ACTIVITY: Your answer should be every line below that includes the word "camera".

RAW DATA:
____

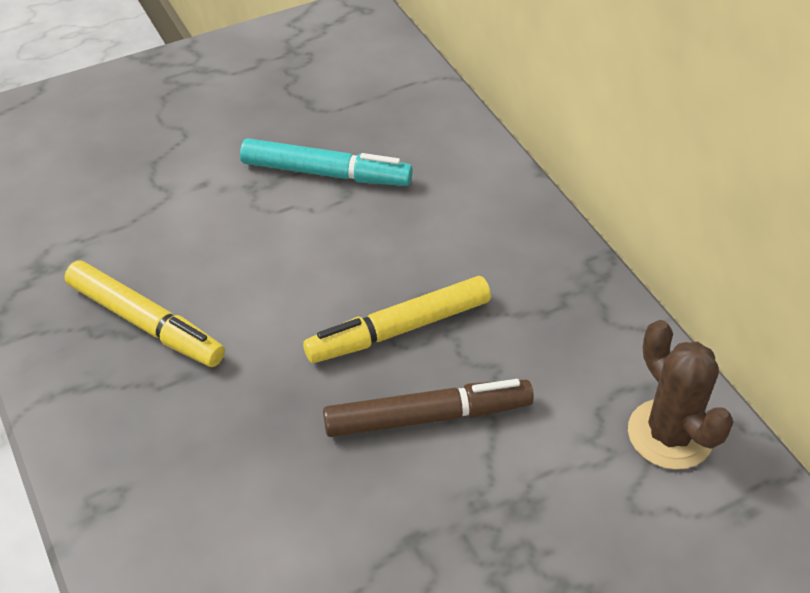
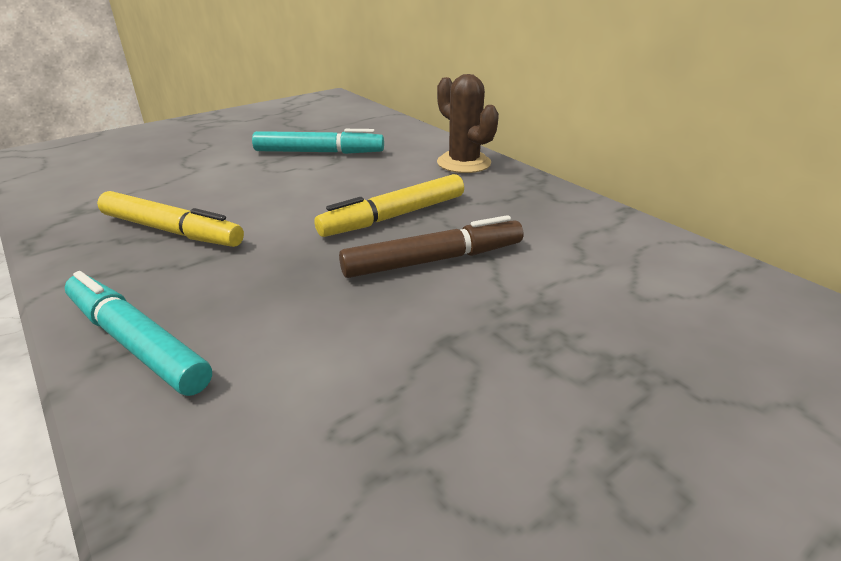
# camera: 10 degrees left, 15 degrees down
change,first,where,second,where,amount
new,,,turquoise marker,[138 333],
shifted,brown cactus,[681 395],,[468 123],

____

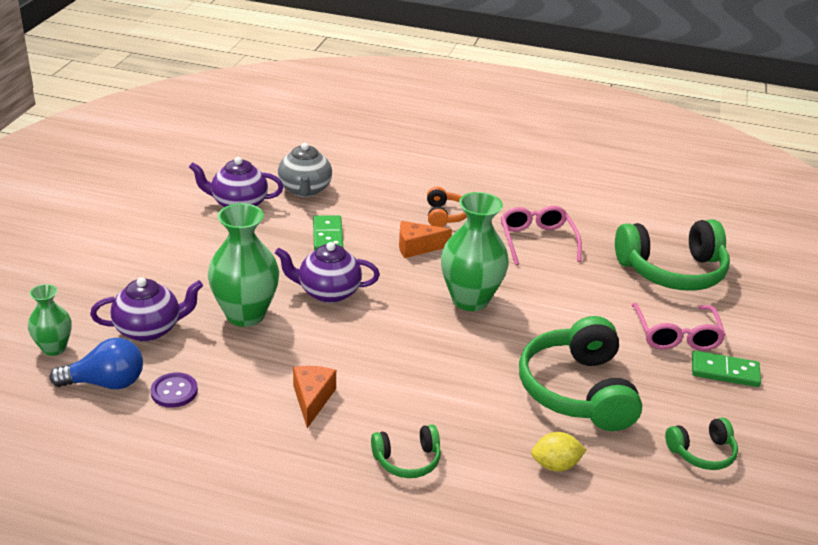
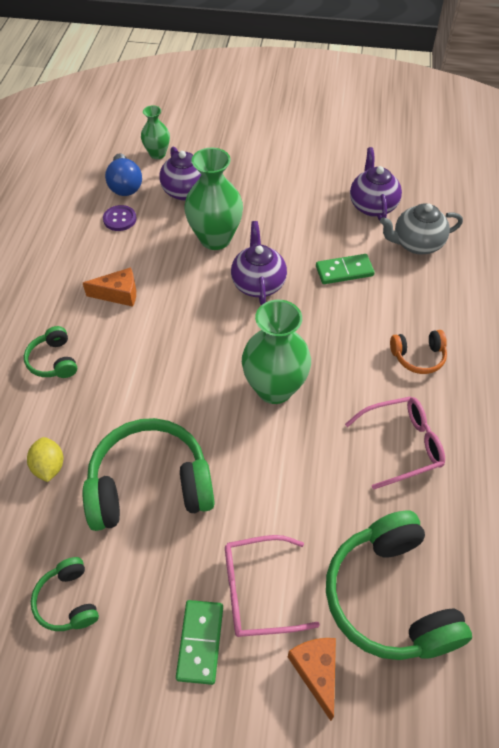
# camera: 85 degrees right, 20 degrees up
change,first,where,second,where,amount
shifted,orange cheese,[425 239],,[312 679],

____

RESULT OF THIS EXERCISE:
# camera: 10 degrees left, 15 degrees down
# camera: 85 degrees right, 20 degrees up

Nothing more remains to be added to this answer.